■ TASK GOAL
Each line from the one containing "removed,grey flower pot,(384" through the final line of the data below must be repeated exactly.

-- EXTRACTED ENTRIES follows --

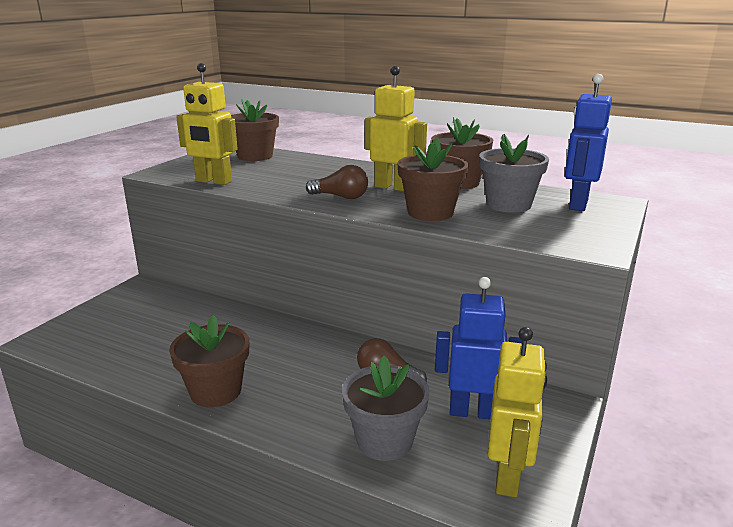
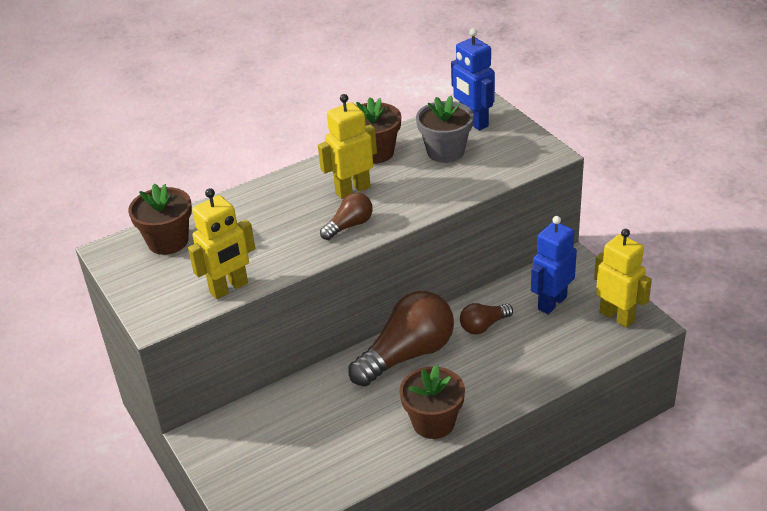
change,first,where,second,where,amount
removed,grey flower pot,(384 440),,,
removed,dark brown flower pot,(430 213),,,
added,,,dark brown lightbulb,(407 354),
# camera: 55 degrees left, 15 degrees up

-- EXTRACTED ENTRIES concluded --

■ PROBLEM SOLUTION
removed,grey flower pot,(384 440),,,
removed,dark brown flower pot,(430 213),,,
added,,,dark brown lightbulb,(407 354),
# camera: 55 degrees left, 15 degrees up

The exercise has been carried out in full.